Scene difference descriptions
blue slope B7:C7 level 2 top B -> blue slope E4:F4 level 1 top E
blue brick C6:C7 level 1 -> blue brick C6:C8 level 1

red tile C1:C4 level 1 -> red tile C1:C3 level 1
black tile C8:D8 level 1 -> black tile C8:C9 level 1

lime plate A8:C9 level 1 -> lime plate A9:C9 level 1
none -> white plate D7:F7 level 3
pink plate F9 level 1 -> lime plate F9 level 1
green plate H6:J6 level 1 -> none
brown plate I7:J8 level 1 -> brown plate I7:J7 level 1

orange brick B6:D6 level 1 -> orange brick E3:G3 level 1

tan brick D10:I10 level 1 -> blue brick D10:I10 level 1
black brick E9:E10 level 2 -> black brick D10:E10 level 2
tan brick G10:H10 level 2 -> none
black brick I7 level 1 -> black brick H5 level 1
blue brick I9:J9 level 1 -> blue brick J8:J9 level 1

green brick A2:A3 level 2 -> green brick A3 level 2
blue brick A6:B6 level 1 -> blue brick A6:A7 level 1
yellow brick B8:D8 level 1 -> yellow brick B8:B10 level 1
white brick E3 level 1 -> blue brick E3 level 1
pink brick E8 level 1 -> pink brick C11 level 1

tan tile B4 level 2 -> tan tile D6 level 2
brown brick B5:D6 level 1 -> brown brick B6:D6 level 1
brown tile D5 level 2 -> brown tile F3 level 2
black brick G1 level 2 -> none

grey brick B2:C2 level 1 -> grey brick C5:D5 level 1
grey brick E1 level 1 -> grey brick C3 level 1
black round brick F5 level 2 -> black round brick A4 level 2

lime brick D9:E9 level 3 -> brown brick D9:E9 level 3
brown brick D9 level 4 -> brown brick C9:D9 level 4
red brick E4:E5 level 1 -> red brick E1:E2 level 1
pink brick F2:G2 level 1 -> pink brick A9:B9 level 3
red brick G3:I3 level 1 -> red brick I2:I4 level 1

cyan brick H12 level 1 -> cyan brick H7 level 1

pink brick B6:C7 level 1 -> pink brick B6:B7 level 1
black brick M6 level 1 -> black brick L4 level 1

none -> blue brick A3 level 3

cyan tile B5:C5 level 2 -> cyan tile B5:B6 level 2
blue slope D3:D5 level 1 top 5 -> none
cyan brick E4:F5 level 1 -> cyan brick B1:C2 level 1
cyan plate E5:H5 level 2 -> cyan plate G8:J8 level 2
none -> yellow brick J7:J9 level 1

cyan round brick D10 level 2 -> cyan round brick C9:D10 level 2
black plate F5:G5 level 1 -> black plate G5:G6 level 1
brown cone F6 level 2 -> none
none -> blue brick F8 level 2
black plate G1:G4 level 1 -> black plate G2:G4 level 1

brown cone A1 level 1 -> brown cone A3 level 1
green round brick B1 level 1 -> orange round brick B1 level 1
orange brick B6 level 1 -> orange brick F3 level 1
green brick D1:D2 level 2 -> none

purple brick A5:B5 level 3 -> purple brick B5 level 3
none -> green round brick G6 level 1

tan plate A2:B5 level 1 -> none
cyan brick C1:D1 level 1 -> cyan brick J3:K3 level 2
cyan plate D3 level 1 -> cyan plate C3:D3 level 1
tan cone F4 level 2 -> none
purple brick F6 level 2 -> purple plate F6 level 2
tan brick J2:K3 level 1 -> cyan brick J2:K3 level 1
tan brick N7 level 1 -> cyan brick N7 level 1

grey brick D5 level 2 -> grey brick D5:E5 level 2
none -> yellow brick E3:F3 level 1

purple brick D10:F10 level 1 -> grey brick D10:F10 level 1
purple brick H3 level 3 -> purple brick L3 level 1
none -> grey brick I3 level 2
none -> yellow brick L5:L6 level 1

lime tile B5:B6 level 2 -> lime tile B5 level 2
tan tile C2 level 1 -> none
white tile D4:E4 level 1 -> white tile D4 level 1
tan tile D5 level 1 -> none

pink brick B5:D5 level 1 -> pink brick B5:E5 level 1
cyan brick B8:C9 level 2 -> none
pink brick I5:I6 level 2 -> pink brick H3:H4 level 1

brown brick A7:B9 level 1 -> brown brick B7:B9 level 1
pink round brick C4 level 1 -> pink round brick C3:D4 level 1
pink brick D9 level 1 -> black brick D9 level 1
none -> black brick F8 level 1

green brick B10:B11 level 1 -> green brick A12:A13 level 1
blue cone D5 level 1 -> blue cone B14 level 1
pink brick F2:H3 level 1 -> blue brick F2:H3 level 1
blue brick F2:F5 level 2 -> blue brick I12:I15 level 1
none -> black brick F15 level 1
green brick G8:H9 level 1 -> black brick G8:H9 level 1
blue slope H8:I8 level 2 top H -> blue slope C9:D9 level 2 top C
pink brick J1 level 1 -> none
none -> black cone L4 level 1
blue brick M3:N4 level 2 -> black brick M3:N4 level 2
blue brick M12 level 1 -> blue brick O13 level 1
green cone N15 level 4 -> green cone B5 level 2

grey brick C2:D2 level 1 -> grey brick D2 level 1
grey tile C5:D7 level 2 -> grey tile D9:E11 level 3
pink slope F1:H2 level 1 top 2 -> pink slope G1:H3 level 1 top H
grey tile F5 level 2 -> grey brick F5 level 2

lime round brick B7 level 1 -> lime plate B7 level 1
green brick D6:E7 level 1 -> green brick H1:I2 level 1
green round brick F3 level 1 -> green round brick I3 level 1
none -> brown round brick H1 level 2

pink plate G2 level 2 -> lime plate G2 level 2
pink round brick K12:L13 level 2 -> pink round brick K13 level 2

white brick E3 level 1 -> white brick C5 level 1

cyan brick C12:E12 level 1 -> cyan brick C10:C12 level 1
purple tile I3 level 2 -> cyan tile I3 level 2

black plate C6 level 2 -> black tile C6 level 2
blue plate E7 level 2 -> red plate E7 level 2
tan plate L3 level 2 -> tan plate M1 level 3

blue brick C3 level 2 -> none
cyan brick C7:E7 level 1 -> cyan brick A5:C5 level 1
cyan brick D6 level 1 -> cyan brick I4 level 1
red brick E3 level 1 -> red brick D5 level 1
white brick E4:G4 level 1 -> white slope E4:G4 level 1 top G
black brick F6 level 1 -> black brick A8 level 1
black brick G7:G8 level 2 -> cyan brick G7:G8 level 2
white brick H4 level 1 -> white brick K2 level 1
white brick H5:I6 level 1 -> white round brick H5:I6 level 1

# Exercise requirements:
Transcribe every line of the records, keeping each one exact.

# Solution to this task:
blue slope B7:C7 level 2 top B -> blue slope E4:F4 level 1 top E
blue brick C6:C7 level 1 -> blue brick C6:C8 level 1

red tile C1:C4 level 1 -> red tile C1:C3 level 1
black tile C8:D8 level 1 -> black tile C8:C9 level 1

lime plate A8:C9 level 1 -> lime plate A9:C9 level 1
none -> white plate D7:F7 level 3
pink plate F9 level 1 -> lime plate F9 level 1
green plate H6:J6 level 1 -> none
brown plate I7:J8 level 1 -> brown plate I7:J7 level 1

orange brick B6:D6 level 1 -> orange brick E3:G3 level 1

tan brick D10:I10 level 1 -> blue brick D10:I10 level 1
black brick E9:E10 level 2 -> black brick D10:E10 level 2
tan brick G10:H10 level 2 -> none
black brick I7 level 1 -> black brick H5 level 1
blue brick I9:J9 level 1 -> blue brick J8:J9 level 1

green brick A2:A3 level 2 -> green brick A3 level 2
blue brick A6:B6 level 1 -> blue brick A6:A7 level 1
yellow brick B8:D8 level 1 -> yellow brick B8:B10 level 1
white brick E3 level 1 -> blue brick E3 level 1
pink brick E8 level 1 -> pink brick C11 level 1

tan tile B4 level 2 -> tan tile D6 level 2
brown brick B5:D6 level 1 -> brown brick B6:D6 level 1
brown tile D5 level 2 -> brown tile F3 level 2
black brick G1 level 2 -> none

grey brick B2:C2 level 1 -> grey brick C5:D5 level 1
grey brick E1 level 1 -> grey brick C3 level 1
black round brick F5 level 2 -> black round brick A4 level 2

lime brick D9:E9 level 3 -> brown brick D9:E9 level 3
brown brick D9 level 4 -> brown brick C9:D9 level 4
red brick E4:E5 level 1 -> red brick E1:E2 level 1
pink brick F2:G2 level 1 -> pink brick A9:B9 level 3
red brick G3:I3 level 1 -> red brick I2:I4 level 1

cyan brick H12 level 1 -> cyan brick H7 level 1

pink brick B6:C7 level 1 -> pink brick B6:B7 level 1
black brick M6 level 1 -> black brick L4 level 1

none -> blue brick A3 level 3

cyan tile B5:C5 level 2 -> cyan tile B5:B6 level 2
blue slope D3:D5 level 1 top 5 -> none
cyan brick E4:F5 level 1 -> cyan brick B1:C2 level 1
cyan plate E5:H5 level 2 -> cyan plate G8:J8 level 2
none -> yellow brick J7:J9 level 1

cyan round brick D10 level 2 -> cyan round brick C9:D10 level 2
black plate F5:G5 level 1 -> black plate G5:G6 level 1
brown cone F6 level 2 -> none
none -> blue brick F8 level 2
black plate G1:G4 level 1 -> black plate G2:G4 level 1

brown cone A1 level 1 -> brown cone A3 level 1
green round brick B1 level 1 -> orange round brick B1 level 1
orange brick B6 level 1 -> orange brick F3 level 1
green brick D1:D2 level 2 -> none

purple brick A5:B5 level 3 -> purple brick B5 level 3
none -> green round brick G6 level 1

tan plate A2:B5 level 1 -> none
cyan brick C1:D1 level 1 -> cyan brick J3:K3 level 2
cyan plate D3 level 1 -> cyan plate C3:D3 level 1
tan cone F4 level 2 -> none
purple brick F6 level 2 -> purple plate F6 level 2
tan brick J2:K3 level 1 -> cyan brick J2:K3 level 1
tan brick N7 level 1 -> cyan brick N7 level 1

grey brick D5 level 2 -> grey brick D5:E5 level 2
none -> yellow brick E3:F3 level 1

purple brick D10:F10 level 1 -> grey brick D10:F10 level 1
purple brick H3 level 3 -> purple brick L3 level 1
none -> grey brick I3 level 2
none -> yellow brick L5:L6 level 1

lime tile B5:B6 level 2 -> lime tile B5 level 2
tan tile C2 level 1 -> none
white tile D4:E4 level 1 -> white tile D4 level 1
tan tile D5 level 1 -> none

pink brick B5:D5 level 1 -> pink brick B5:E5 level 1
cyan brick B8:C9 level 2 -> none
pink brick I5:I6 level 2 -> pink brick H3:H4 level 1

brown brick A7:B9 level 1 -> brown brick B7:B9 level 1
pink round brick C4 level 1 -> pink round brick C3:D4 level 1
pink brick D9 level 1 -> black brick D9 level 1
none -> black brick F8 level 1

green brick B10:B11 level 1 -> green brick A12:A13 level 1
blue cone D5 level 1 -> blue cone B14 level 1
pink brick F2:H3 level 1 -> blue brick F2:H3 level 1
blue brick F2:F5 level 2 -> blue brick I12:I15 level 1
none -> black brick F15 level 1
green brick G8:H9 level 1 -> black brick G8:H9 level 1
blue slope H8:I8 level 2 top H -> blue slope C9:D9 level 2 top C
pink brick J1 level 1 -> none
none -> black cone L4 level 1
blue brick M3:N4 level 2 -> black brick M3:N4 level 2
blue brick M12 level 1 -> blue brick O13 level 1
green cone N15 level 4 -> green cone B5 level 2

grey brick C2:D2 level 1 -> grey brick D2 level 1
grey tile C5:D7 level 2 -> grey tile D9:E11 level 3
pink slope F1:H2 level 1 top 2 -> pink slope G1:H3 level 1 top H
grey tile F5 level 2 -> grey brick F5 level 2

lime round brick B7 level 1 -> lime plate B7 level 1
green brick D6:E7 level 1 -> green brick H1:I2 level 1
green round brick F3 level 1 -> green round brick I3 level 1
none -> brown round brick H1 level 2

pink plate G2 level 2 -> lime plate G2 level 2
pink round brick K12:L13 level 2 -> pink round brick K13 level 2

white brick E3 level 1 -> white brick C5 level 1

cyan brick C12:E12 level 1 -> cyan brick C10:C12 level 1
purple tile I3 level 2 -> cyan tile I3 level 2

black plate C6 level 2 -> black tile C6 level 2
blue plate E7 level 2 -> red plate E7 level 2
tan plate L3 level 2 -> tan plate M1 level 3

blue brick C3 level 2 -> none
cyan brick C7:E7 level 1 -> cyan brick A5:C5 level 1
cyan brick D6 level 1 -> cyan brick I4 level 1
red brick E3 level 1 -> red brick D5 level 1
white brick E4:G4 level 1 -> white slope E4:G4 level 1 top G
black brick F6 level 1 -> black brick A8 level 1
black brick G7:G8 level 2 -> cyan brick G7:G8 level 2
white brick H4 level 1 -> white brick K2 level 1
white brick H5:I6 level 1 -> white round brick H5:I6 level 1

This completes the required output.